→ **ACTION ITEM**
Go to the line that contains "yellow cup: [40,494,99,565]", then write out that line and all that follow to the end of the listing, exactly and without pictures.

→ **MATERIAL TO PROCESS**
※
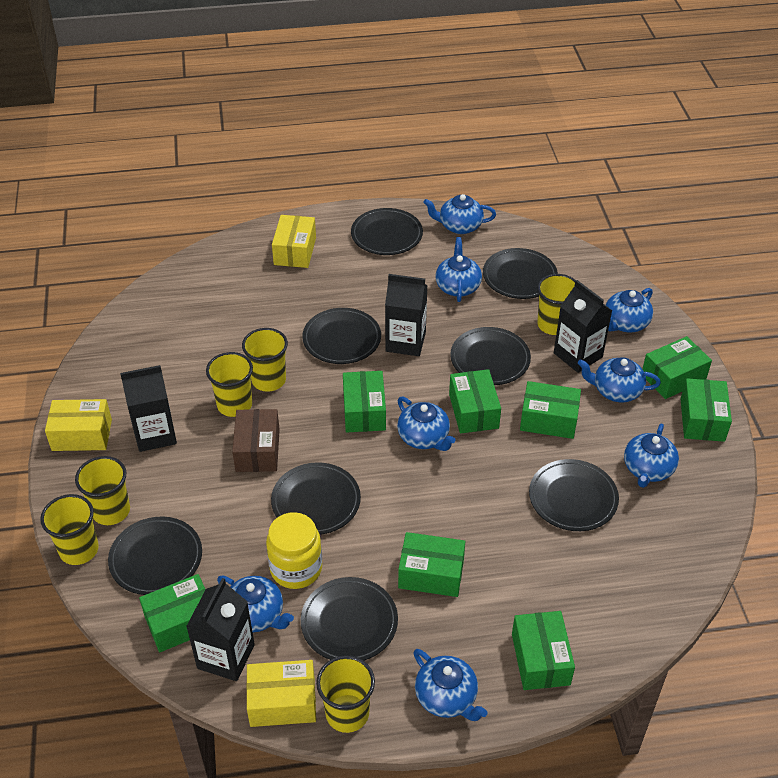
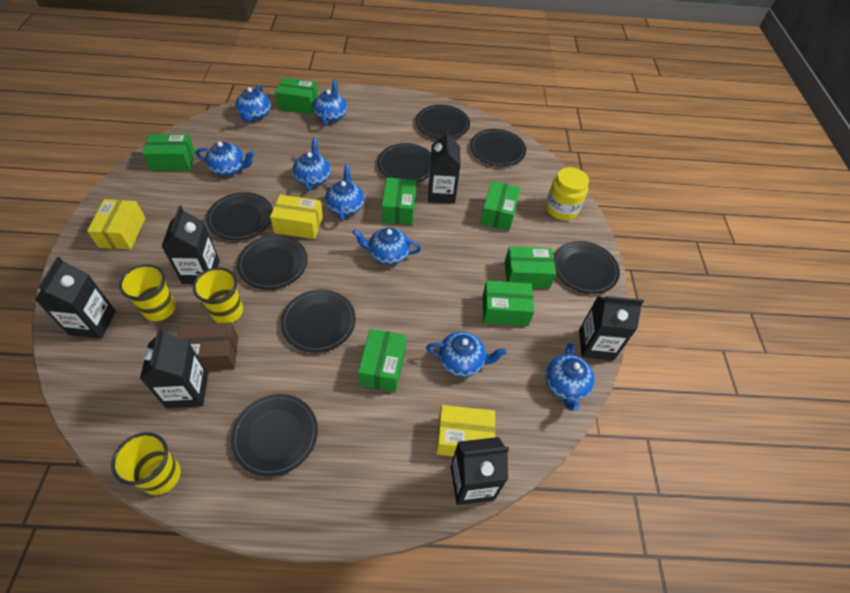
black carton: [120,365,177,452] [186,578,255,681] [385,274,428,356] [554,280,612,373] = 4 -> [35,257,116,338] [140,328,208,408] [161,206,220,284] [428,130,461,204] [451,437,509,505] [579,296,644,360] = 6
green box: [139,574,206,652] [343,371,386,432] [398,532,465,597] [449,369,501,434] [512,611,575,690] [520,381,581,439] [643,336,712,399] [681,378,732,442] = 8 -> [142,134,195,171] [275,77,318,114] [358,329,406,392] [382,178,416,225] [480,181,520,231] [483,281,534,326] [505,246,556,289] = 7
yellow cup: [40,494,99,565] [75,456,130,525] [206,352,253,417] [242,328,288,392] [316,655,375,733] [537,274,576,335] = 6 -> [111,432,181,495] [119,264,176,321] [193,267,243,323] = 3

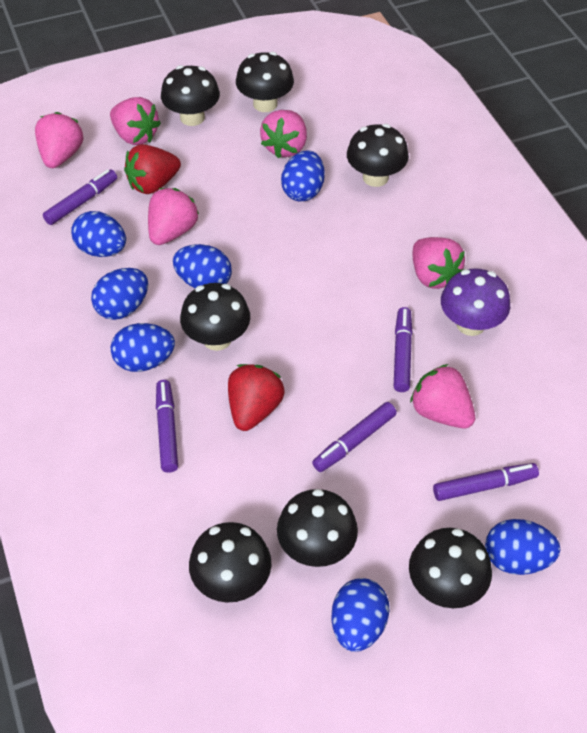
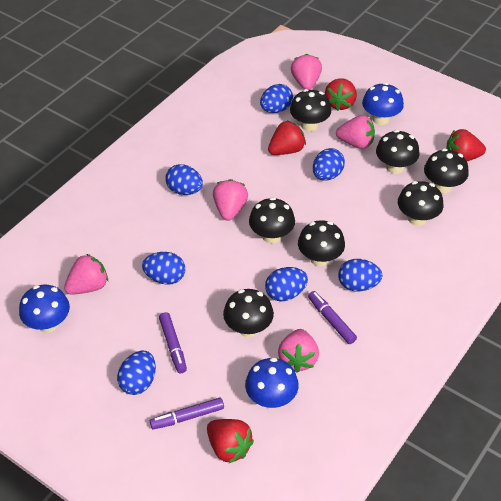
blue mushroom: none = 0 -> [19,285,70,333] [245,357,299,408] [362,83,404,125] = 3
pink strawberry: [35,112,83,168] [110,97,161,145] [148,188,199,245] [260,110,307,158] [410,364,475,428] [413,237,465,289] = 6 -> [64,254,108,295] [213,179,248,221] [278,329,319,373] [291,54,322,90] [336,115,375,149] = 5
purple marker: [43,169,117,225] [156,380,178,473] [312,402,397,472] [394,307,413,392] [433,463,539,501] = 5 -> [150,398,224,430] [159,312,187,374] [308,291,357,344] = 3
purple mushroom: [441,268,510,336] = 1 -> none = 0
red strawberry: [124,144,181,194] [228,364,284,431] = 2 -> [207,419,254,463] [268,120,306,155] [325,79,357,111] [447,129,486,161] = 4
※
→ **YOUR RESPONSE**
yellow cup: [40,494,99,565] [75,456,130,525] [206,352,253,417] [242,328,288,392] [316,655,375,733] [537,274,576,335] = 6 -> [111,432,181,495] [119,264,176,321] [193,267,243,323] = 3

blue mushroom: none = 0 -> [19,285,70,333] [245,357,299,408] [362,83,404,125] = 3
pink strawberry: [35,112,83,168] [110,97,161,145] [148,188,199,245] [260,110,307,158] [410,364,475,428] [413,237,465,289] = 6 -> [64,254,108,295] [213,179,248,221] [278,329,319,373] [291,54,322,90] [336,115,375,149] = 5
purple marker: [43,169,117,225] [156,380,178,473] [312,402,397,472] [394,307,413,392] [433,463,539,501] = 5 -> [150,398,224,430] [159,312,187,374] [308,291,357,344] = 3
purple mushroom: [441,268,510,336] = 1 -> none = 0
red strawberry: [124,144,181,194] [228,364,284,431] = 2 -> [207,419,254,463] [268,120,306,155] [325,79,357,111] [447,129,486,161] = 4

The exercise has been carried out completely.